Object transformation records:

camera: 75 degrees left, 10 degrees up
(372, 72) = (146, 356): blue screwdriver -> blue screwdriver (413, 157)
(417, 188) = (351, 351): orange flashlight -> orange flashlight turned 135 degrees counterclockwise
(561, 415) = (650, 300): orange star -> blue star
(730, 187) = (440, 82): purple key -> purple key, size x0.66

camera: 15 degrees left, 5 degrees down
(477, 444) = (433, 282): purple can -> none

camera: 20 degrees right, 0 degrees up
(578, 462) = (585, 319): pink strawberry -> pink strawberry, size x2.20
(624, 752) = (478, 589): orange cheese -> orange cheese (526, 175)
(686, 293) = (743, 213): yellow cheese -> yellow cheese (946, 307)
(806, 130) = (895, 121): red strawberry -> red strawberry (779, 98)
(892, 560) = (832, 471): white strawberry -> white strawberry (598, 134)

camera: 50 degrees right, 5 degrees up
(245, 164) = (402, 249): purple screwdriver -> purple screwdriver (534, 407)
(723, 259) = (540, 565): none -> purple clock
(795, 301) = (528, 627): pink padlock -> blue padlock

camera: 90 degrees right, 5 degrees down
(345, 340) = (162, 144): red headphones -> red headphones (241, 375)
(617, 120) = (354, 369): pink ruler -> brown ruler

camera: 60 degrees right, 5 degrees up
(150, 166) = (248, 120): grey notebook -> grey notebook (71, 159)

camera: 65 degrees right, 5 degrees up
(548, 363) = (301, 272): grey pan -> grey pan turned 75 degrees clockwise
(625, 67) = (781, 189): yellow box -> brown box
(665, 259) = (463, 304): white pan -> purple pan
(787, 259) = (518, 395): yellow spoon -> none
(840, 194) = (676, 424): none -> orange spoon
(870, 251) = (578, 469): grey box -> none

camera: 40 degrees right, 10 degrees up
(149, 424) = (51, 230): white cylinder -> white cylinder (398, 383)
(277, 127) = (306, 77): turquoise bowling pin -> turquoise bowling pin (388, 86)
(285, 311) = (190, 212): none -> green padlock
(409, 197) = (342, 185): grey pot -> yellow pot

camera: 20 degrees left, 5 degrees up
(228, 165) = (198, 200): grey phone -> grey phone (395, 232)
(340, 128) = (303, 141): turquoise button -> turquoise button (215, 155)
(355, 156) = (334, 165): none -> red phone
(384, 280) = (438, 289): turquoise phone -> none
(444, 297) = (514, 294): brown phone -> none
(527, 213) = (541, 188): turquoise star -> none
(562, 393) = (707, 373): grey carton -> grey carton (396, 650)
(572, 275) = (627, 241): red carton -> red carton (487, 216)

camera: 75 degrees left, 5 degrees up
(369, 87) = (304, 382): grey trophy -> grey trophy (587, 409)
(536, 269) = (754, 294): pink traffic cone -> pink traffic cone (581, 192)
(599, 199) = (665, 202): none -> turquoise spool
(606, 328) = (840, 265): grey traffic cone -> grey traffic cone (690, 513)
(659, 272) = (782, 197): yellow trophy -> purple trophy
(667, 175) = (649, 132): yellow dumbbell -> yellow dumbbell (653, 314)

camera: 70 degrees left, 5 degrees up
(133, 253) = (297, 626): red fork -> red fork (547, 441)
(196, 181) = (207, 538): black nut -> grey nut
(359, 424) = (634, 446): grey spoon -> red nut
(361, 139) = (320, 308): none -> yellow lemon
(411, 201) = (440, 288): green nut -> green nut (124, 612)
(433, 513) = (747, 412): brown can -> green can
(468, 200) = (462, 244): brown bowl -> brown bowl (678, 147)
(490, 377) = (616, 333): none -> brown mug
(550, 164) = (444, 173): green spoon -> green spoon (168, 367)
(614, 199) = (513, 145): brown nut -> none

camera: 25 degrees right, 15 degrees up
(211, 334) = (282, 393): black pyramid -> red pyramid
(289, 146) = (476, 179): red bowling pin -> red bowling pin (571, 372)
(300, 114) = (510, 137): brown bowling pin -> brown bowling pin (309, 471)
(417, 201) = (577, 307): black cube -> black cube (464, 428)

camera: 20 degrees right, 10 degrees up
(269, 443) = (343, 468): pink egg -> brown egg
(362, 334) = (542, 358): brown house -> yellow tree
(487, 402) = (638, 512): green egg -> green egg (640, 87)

■ **Aim of the task**:
Every line of the records containing the word "strawberry" must appear in the answer.

■ **Exercise answer**:
(578, 462) = (585, 319): pink strawberry -> pink strawberry, size x2.20
(806, 130) = (895, 121): red strawberry -> red strawberry (779, 98)
(892, 560) = (832, 471): white strawberry -> white strawberry (598, 134)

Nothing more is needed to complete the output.